• [What is being asked]
Output only the lines below that start at the line containing "building: none -> [120,344,166,427]" and end at the line containing "building: [54,40,101,74] -> none", with both ends kept.

Stored entries

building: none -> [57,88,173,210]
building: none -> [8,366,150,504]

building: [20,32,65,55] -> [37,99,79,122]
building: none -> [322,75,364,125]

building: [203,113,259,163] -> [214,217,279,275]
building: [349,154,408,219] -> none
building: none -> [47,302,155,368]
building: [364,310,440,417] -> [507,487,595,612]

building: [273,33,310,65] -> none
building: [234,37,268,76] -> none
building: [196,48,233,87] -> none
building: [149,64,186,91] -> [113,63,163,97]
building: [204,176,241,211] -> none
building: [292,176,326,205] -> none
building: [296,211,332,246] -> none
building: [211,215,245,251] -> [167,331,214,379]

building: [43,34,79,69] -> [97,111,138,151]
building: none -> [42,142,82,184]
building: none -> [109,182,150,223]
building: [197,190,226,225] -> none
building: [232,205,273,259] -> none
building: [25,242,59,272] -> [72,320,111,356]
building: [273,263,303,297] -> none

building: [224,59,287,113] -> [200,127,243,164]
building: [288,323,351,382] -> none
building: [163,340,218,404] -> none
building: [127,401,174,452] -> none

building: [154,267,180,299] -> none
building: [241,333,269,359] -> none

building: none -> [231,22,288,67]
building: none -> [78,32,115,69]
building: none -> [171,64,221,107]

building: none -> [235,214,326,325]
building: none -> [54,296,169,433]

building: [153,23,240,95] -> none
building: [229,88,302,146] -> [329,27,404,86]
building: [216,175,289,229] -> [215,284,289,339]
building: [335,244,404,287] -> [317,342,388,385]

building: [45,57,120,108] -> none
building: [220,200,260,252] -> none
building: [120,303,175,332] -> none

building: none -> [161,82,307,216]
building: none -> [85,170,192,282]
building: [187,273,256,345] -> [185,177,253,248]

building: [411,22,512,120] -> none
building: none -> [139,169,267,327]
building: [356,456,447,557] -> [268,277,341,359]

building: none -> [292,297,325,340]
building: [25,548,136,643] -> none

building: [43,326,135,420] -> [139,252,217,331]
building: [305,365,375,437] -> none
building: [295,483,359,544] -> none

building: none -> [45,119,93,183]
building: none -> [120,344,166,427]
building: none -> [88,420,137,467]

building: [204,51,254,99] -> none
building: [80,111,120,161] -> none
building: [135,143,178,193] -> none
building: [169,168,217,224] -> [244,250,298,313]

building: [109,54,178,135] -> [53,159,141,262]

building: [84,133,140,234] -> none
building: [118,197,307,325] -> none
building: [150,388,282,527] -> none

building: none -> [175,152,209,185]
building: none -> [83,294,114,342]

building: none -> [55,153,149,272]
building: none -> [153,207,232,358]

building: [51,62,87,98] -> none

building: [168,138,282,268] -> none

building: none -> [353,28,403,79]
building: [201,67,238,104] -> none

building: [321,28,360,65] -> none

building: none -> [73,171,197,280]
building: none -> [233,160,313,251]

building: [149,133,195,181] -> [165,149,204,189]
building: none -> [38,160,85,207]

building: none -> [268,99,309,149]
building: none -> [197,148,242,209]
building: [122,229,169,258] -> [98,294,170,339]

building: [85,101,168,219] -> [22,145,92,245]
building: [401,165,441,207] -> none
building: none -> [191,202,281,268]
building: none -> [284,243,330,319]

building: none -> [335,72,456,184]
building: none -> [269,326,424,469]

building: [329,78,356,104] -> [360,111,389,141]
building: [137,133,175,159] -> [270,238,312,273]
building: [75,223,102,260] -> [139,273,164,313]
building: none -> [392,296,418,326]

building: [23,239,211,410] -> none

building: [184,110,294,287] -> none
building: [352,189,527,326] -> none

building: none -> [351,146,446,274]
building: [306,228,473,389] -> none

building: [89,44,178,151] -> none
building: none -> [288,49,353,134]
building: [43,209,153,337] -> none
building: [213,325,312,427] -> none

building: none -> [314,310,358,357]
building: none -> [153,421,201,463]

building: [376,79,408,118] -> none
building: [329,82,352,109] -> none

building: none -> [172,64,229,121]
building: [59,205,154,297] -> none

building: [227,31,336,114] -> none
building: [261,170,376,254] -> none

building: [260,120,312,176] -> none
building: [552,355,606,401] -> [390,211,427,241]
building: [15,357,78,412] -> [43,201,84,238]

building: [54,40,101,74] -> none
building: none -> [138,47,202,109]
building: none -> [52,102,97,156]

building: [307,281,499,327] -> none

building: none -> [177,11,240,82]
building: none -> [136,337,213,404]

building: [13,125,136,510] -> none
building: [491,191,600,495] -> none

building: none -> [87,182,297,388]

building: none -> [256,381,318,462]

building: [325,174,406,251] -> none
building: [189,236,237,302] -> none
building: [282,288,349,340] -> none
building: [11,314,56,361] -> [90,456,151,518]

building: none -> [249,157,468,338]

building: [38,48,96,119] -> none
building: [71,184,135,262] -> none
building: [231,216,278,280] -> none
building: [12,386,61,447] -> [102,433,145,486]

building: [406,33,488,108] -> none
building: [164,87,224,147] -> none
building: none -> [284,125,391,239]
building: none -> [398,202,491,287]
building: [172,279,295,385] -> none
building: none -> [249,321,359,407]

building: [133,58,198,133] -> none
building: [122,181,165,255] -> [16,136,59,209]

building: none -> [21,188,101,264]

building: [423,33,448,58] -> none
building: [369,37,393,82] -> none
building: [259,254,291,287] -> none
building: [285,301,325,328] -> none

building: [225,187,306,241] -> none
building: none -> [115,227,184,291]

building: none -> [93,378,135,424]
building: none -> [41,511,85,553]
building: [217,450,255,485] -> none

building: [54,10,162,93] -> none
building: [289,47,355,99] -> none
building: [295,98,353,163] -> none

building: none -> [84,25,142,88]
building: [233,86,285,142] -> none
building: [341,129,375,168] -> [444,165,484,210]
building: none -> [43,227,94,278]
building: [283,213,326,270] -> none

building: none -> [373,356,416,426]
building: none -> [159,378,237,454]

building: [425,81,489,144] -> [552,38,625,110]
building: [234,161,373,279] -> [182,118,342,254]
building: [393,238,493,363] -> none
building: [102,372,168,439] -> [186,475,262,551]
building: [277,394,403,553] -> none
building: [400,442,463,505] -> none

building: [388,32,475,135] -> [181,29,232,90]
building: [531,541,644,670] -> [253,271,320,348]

• [Answer for this exercise]
building: none -> [120,344,166,427]
building: none -> [88,420,137,467]

building: [204,51,254,99] -> none
building: [80,111,120,161] -> none
building: [135,143,178,193] -> none
building: [169,168,217,224] -> [244,250,298,313]

building: [109,54,178,135] -> [53,159,141,262]

building: [84,133,140,234] -> none
building: [118,197,307,325] -> none
building: [150,388,282,527] -> none

building: none -> [175,152,209,185]
building: none -> [83,294,114,342]

building: none -> [55,153,149,272]
building: none -> [153,207,232,358]

building: [51,62,87,98] -> none

building: [168,138,282,268] -> none

building: none -> [353,28,403,79]
building: [201,67,238,104] -> none

building: [321,28,360,65] -> none

building: none -> [73,171,197,280]
building: none -> [233,160,313,251]

building: [149,133,195,181] -> [165,149,204,189]
building: none -> [38,160,85,207]

building: none -> [268,99,309,149]
building: none -> [197,148,242,209]
building: [122,229,169,258] -> [98,294,170,339]

building: [85,101,168,219] -> [22,145,92,245]
building: [401,165,441,207] -> none
building: none -> [191,202,281,268]
building: none -> [284,243,330,319]

building: none -> [335,72,456,184]
building: none -> [269,326,424,469]

building: [329,78,356,104] -> [360,111,389,141]
building: [137,133,175,159] -> [270,238,312,273]
building: [75,223,102,260] -> [139,273,164,313]
building: none -> [392,296,418,326]

building: [23,239,211,410] -> none

building: [184,110,294,287] -> none
building: [352,189,527,326] -> none

building: none -> [351,146,446,274]
building: [306,228,473,389] -> none

building: [89,44,178,151] -> none
building: none -> [288,49,353,134]
building: [43,209,153,337] -> none
building: [213,325,312,427] -> none

building: none -> [314,310,358,357]
building: none -> [153,421,201,463]

building: [376,79,408,118] -> none
building: [329,82,352,109] -> none

building: none -> [172,64,229,121]
building: [59,205,154,297] -> none

building: [227,31,336,114] -> none
building: [261,170,376,254] -> none

building: [260,120,312,176] -> none
building: [552,355,606,401] -> [390,211,427,241]
building: [15,357,78,412] -> [43,201,84,238]

building: [54,40,101,74] -> none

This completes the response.